** Opening DATA EXTRACTS block **
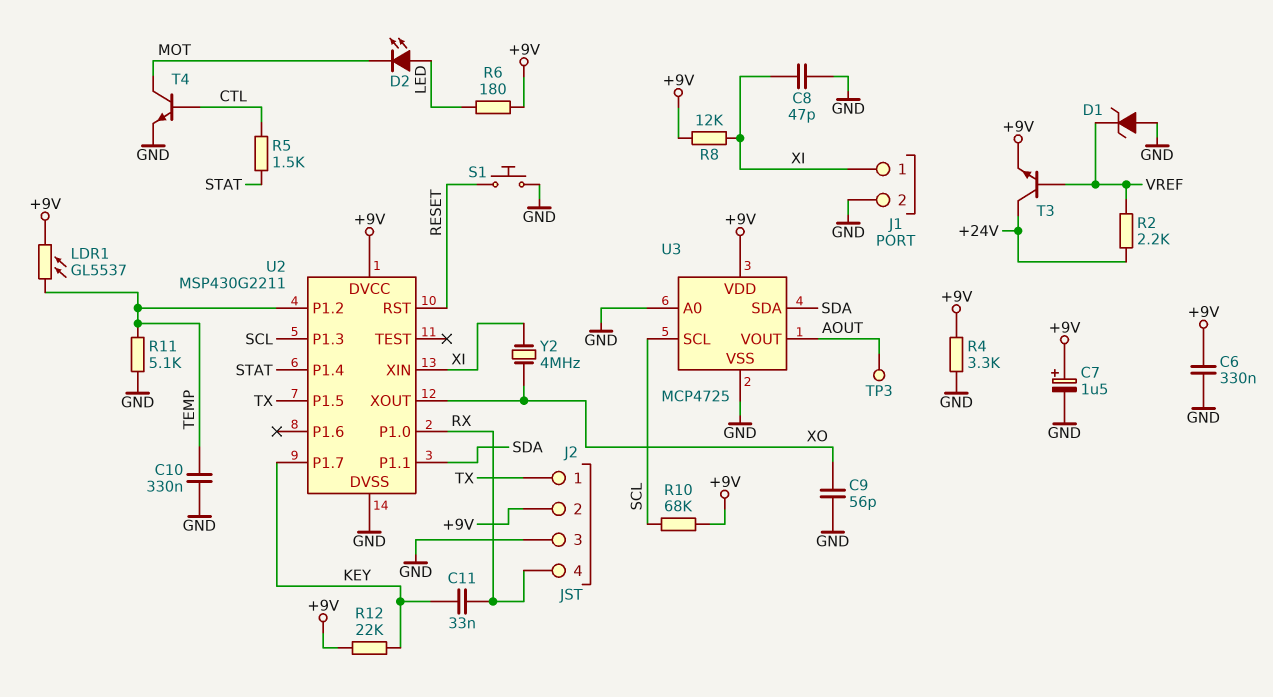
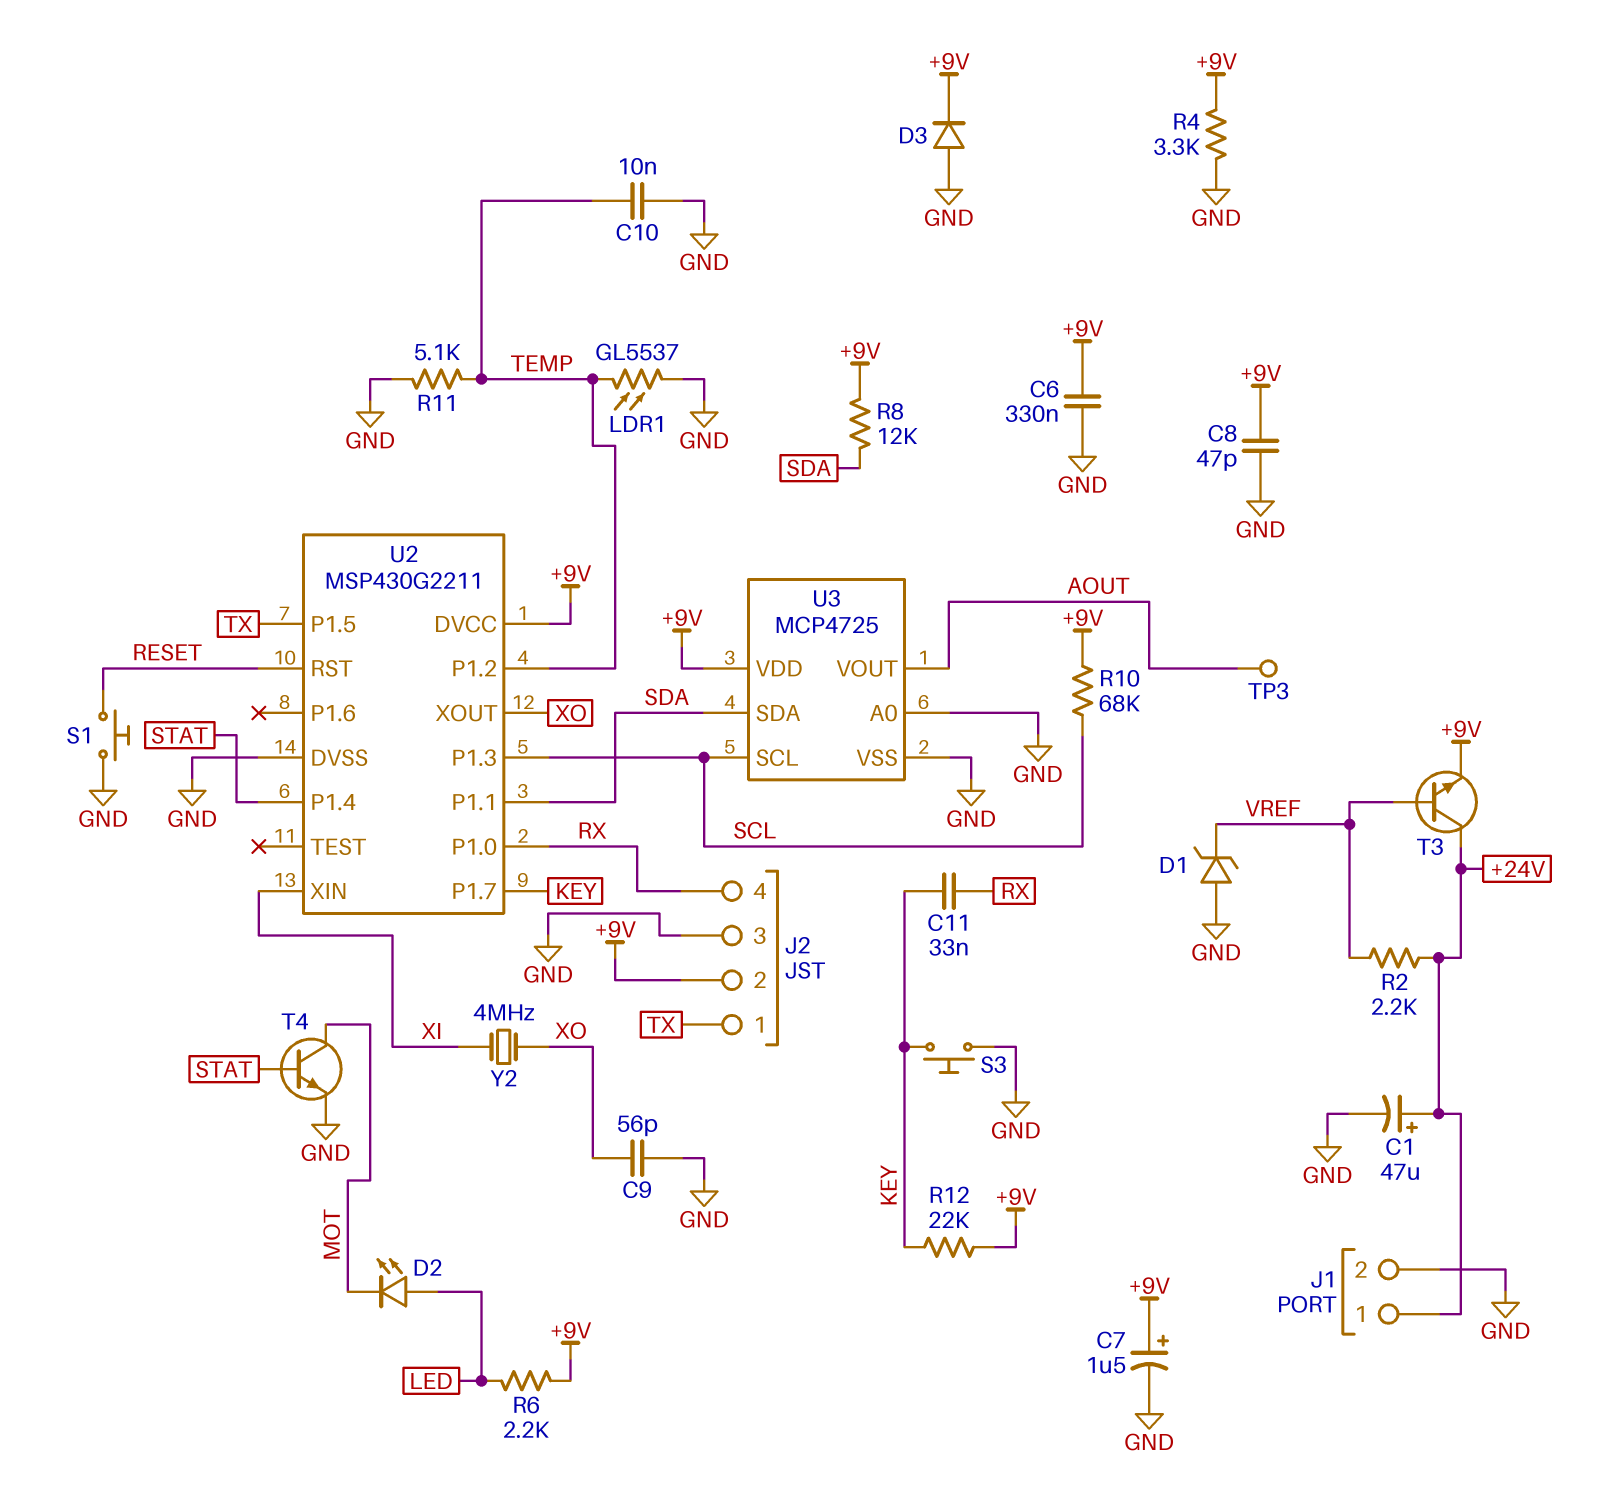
C1: none -> 47uF (plus +24V, minus GND)
C8: 47pF (GND, XI) -> 47pF (+9V, GND)
C10: 330nF (GND, TEMP) -> 10nF (GND, TEMP)
D3: none -> diode (A GND, K +9V)
J1 pin 1: XI -> +24V
LDR1: GL5537 (+9V, TEMP) -> GL5537 (GND, TEMP)
R5: 1.5k (CTL, STAT) -> none
R6: 180 (+9V, LED) -> 2.2k (+9V, LED)
R8: 12k (+9V, XI) -> 12k (+9V, SDA)
S3: none -> button (GND, KEY)
T4: NPN (B CTL, C MOT, E GND) -> NPN (B STAT, C MOT, E GND)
** Closing DATA EXTRACTS block **
TASK TO COMPLETE:
Whenever a line of the data above includes the word "STAT", copy that line.

RESULT FOR THIS TASK:
R5: 1.5k (CTL, STAT) -> none
T4: NPN (B CTL, C MOT, E GND) -> NPN (B STAT, C MOT, E GND)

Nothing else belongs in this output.